Task item: Nothing but the records, copied exactly and stripped of pictures, should be in the answer.

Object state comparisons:
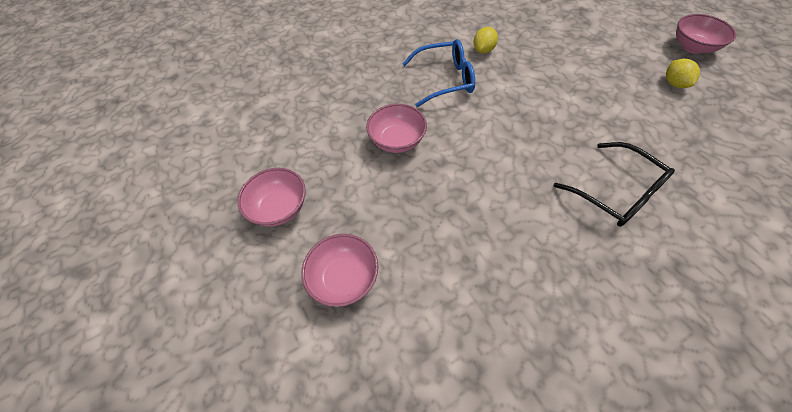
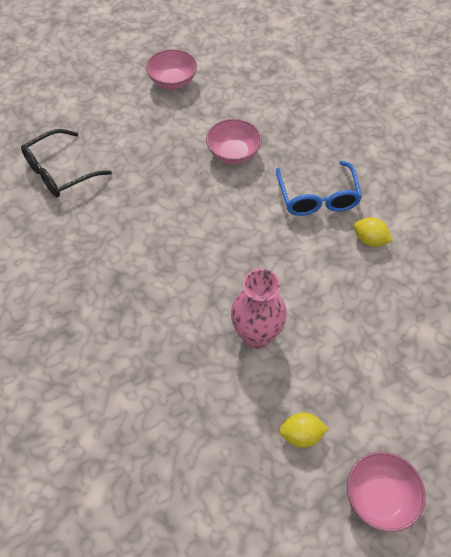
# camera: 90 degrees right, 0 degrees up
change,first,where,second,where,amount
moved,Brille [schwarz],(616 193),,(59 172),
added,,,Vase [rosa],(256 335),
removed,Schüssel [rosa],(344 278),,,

Answer section:
# camera: 90 degrees right, 0 degrees up
change,first,where,second,where,amount
moved,Brille [schwarz],(616 193),,(59 172),
added,,,Vase [rosa],(256 335),
removed,Schüssel [rosa],(344 278),,,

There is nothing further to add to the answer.